Reproduce everything in the data below from the line containing "harnesses (285, 1202)" down to the line containing "hygrometer (350, 240)", both lines included and the requests kept as they are, offsetting each coordinate in the answers by adding 47 to every number. Output only those lines.

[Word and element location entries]
**********
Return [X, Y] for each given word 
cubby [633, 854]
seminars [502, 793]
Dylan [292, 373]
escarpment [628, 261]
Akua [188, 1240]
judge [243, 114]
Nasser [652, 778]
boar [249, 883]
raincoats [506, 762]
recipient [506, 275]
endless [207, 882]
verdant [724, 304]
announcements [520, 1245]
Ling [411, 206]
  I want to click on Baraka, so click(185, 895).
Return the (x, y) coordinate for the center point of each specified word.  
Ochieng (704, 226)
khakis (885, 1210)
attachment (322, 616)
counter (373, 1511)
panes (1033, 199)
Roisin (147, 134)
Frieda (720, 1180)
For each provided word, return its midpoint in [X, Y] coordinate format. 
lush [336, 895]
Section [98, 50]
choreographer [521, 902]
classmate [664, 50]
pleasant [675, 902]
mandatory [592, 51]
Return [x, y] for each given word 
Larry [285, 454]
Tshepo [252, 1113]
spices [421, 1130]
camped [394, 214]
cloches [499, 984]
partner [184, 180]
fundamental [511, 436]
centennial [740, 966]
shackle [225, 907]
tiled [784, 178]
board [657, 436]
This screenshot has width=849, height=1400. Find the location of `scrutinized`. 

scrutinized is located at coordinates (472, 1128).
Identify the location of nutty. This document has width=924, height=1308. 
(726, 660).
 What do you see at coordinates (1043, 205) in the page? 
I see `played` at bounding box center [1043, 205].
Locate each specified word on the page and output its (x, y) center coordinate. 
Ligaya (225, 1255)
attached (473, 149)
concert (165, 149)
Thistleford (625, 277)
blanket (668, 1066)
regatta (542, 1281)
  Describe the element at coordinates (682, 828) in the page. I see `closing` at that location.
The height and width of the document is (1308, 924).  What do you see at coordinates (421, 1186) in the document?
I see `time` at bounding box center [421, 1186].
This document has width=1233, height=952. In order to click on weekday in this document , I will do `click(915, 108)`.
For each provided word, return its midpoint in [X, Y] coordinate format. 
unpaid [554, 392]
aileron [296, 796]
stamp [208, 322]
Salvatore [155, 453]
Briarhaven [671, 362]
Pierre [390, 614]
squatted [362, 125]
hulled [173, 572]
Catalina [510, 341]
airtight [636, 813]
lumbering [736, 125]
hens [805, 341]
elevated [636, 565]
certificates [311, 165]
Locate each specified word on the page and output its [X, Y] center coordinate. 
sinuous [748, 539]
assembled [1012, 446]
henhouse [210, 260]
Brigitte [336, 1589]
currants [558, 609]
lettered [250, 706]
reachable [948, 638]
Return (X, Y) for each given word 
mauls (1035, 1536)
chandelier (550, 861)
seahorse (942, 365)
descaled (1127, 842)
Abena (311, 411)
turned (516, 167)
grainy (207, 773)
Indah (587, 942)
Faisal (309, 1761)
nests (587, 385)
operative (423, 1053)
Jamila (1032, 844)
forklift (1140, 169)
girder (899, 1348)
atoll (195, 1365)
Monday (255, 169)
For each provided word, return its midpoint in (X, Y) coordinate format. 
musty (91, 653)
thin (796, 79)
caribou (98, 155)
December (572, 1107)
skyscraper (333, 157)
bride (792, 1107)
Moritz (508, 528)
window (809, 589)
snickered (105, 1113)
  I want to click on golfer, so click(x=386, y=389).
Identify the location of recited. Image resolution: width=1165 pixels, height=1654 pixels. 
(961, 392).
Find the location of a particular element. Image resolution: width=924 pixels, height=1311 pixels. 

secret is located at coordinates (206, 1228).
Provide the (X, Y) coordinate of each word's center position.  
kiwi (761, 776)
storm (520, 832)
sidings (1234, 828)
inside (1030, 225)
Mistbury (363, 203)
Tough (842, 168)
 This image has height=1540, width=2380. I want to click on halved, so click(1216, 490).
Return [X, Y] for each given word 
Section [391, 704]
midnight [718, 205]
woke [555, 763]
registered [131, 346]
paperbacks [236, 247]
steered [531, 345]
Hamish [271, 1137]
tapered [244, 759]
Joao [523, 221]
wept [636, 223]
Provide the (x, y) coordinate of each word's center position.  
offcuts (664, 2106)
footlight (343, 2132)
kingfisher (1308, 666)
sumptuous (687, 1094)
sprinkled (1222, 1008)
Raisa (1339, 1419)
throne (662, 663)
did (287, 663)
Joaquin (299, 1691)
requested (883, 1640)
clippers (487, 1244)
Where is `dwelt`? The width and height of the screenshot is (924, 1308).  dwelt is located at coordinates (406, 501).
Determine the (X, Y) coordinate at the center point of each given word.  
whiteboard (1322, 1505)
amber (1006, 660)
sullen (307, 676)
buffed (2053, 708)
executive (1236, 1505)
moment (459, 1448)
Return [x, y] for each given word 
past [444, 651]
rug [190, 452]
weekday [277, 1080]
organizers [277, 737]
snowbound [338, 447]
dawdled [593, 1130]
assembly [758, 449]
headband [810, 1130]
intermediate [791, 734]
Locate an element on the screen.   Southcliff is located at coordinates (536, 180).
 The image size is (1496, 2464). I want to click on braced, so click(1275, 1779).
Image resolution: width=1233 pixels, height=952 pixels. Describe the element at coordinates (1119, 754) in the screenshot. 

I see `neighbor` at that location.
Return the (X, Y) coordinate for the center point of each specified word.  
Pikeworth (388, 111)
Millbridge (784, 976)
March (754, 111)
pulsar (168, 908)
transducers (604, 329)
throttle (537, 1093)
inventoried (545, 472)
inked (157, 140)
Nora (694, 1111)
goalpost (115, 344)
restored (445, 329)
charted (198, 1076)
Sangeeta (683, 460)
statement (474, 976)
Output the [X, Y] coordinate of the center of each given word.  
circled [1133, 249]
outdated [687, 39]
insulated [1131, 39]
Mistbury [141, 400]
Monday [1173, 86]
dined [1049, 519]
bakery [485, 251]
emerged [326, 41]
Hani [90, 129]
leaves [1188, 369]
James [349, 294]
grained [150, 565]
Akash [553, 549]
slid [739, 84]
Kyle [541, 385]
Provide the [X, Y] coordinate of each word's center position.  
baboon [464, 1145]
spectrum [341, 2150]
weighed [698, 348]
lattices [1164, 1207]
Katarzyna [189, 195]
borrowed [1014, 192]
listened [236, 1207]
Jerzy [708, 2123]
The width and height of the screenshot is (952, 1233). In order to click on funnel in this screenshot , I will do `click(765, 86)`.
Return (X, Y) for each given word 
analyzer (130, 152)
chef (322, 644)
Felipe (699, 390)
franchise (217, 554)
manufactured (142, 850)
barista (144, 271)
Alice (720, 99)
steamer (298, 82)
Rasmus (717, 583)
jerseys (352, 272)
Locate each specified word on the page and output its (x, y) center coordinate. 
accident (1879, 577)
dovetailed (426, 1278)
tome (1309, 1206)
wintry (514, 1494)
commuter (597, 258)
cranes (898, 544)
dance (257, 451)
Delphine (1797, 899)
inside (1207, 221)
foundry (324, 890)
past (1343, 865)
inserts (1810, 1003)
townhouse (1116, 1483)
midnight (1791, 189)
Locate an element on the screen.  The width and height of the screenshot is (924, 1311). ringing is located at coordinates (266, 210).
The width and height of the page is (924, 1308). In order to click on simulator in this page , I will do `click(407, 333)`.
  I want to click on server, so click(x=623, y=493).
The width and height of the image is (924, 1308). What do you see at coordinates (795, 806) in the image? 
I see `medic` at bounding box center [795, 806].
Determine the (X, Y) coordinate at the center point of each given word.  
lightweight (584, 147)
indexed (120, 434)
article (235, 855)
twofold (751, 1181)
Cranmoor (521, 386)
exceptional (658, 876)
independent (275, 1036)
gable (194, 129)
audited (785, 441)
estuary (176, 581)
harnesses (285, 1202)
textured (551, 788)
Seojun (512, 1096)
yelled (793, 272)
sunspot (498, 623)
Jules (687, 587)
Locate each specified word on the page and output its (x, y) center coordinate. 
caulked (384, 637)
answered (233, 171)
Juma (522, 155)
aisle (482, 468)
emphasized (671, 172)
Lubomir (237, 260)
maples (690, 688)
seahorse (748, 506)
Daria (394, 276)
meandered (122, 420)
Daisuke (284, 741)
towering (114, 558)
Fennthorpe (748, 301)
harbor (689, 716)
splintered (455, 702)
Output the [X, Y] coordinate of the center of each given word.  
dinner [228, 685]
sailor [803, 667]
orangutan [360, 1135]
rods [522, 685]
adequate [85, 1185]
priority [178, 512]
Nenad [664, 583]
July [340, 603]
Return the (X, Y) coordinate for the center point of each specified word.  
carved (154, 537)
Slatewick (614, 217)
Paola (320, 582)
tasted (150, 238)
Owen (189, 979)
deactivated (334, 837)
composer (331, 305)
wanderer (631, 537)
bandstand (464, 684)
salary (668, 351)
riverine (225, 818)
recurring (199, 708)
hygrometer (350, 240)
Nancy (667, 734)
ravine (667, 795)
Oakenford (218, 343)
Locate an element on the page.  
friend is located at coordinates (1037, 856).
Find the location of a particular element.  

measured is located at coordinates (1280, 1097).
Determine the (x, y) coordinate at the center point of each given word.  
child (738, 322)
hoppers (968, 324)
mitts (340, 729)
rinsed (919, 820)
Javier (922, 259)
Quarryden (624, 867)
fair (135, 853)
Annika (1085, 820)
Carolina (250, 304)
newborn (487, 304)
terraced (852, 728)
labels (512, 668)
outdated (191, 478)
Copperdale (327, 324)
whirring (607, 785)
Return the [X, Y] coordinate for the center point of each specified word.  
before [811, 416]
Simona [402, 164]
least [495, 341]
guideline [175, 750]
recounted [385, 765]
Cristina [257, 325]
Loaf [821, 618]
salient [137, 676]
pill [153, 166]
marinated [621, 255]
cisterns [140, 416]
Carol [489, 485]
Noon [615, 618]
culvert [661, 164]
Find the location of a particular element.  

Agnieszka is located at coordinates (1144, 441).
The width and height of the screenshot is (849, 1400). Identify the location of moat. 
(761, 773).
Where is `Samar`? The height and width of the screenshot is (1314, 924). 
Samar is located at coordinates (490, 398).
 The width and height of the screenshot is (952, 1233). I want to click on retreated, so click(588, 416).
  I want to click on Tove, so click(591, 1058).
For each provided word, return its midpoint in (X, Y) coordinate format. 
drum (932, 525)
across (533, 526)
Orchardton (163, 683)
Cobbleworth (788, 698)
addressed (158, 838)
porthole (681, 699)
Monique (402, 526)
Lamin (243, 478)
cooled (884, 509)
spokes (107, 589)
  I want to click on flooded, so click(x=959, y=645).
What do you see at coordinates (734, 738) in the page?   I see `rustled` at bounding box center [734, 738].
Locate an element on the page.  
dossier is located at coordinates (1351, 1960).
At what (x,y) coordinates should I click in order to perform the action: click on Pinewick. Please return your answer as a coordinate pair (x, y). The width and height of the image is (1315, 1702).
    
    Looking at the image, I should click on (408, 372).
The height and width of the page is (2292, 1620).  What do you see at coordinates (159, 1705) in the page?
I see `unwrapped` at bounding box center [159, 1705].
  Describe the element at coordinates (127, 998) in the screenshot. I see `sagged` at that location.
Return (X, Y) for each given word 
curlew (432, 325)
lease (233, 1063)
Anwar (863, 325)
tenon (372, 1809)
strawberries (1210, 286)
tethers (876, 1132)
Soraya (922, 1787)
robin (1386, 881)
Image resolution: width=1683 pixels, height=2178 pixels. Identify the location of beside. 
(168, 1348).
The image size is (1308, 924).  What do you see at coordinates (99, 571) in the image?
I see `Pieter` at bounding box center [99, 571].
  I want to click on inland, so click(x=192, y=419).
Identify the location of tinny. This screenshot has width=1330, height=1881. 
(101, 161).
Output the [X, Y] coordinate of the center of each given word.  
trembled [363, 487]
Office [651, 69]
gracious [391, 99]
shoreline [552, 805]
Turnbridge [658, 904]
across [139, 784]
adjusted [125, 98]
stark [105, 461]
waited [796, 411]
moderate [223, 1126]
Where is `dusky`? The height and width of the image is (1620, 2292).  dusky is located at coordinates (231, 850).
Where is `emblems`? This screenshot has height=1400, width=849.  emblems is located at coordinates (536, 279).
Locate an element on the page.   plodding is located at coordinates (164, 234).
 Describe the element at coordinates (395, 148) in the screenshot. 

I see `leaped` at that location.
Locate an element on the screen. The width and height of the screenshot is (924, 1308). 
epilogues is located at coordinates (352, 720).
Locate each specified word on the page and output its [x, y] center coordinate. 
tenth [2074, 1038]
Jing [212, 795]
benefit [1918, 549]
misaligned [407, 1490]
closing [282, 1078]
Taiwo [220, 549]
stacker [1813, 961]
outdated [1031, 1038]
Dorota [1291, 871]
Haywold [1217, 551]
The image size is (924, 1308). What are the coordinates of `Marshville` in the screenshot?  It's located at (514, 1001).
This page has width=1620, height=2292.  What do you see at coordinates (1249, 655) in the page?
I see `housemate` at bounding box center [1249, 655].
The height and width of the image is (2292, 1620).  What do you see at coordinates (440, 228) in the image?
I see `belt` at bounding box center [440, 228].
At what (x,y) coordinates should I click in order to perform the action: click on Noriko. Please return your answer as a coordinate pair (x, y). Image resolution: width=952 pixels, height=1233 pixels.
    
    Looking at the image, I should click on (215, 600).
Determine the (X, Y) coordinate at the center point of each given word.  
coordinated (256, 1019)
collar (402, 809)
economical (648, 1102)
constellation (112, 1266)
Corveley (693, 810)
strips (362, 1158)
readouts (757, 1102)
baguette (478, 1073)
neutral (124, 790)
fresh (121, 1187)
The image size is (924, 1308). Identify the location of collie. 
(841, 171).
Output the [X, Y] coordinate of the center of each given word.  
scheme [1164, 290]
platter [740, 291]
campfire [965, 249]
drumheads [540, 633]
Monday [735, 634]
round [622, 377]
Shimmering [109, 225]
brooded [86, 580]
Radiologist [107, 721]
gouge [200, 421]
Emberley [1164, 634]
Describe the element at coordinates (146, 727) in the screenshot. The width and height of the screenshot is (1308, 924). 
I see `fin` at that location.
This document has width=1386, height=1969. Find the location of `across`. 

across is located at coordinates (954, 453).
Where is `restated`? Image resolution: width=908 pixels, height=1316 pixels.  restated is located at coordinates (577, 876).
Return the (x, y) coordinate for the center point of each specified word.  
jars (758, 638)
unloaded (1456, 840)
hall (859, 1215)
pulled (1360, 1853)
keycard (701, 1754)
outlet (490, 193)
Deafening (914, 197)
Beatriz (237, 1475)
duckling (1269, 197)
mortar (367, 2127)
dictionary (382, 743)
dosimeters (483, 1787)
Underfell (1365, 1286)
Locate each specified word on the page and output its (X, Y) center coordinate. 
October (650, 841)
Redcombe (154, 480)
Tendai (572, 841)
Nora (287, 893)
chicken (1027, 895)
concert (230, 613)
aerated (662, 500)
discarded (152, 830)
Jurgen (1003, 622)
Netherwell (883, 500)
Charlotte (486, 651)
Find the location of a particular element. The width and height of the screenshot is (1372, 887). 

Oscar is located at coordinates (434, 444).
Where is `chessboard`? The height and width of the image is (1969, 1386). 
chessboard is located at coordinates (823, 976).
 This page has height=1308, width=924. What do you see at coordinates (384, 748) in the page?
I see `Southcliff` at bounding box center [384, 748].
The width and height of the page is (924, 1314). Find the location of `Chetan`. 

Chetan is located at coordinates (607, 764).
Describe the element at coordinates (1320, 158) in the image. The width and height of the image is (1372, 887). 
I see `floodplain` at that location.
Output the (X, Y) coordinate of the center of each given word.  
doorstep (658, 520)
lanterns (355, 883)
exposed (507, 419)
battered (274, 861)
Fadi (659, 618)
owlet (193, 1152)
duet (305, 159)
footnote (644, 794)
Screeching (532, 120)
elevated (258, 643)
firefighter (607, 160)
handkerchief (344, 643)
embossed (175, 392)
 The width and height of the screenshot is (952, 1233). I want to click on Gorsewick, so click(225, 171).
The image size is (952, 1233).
**********
* [Response to this task]:
harnesses (332, 1249)
textured (598, 835)
Seojun (559, 1143)
yelled (840, 319)
sunspot (545, 670)
Jules (734, 634)
Locate each specified word on the page and output its (x, y) center coordinate. 
caulked (431, 684)
answered (280, 218)
Juma (569, 202)
aisle (529, 515)
emphasized (718, 219)
Lubomir (284, 307)
maples (737, 735)
seahorse (795, 553)
Daria (441, 323)
meandered (169, 467)
Daisuke (331, 788)
towering (161, 605)
Fennthorpe (795, 348)
harbor (736, 763)
splintered (502, 749)
Output the [X, Y] coordinate of the center of each given word.  
dinner [275, 732]
sailor [850, 714]
orangutan [407, 1182]
rods [569, 732]
adequate [132, 1232]
priority [225, 559]
Nenad [711, 630]
July [387, 650]
Return the (X, Y) coordinate for the center point of each specified word.  
carved (201, 584)
Slatewick (661, 264)
Paola (367, 629)
tasted (197, 285)
Owen (236, 1026)
deactivated (381, 884)
composer (378, 352)
wanderer (678, 584)
bandstand (511, 731)
salary (715, 398)
riverine (272, 865)
recurring (246, 755)
hygrometer (397, 287)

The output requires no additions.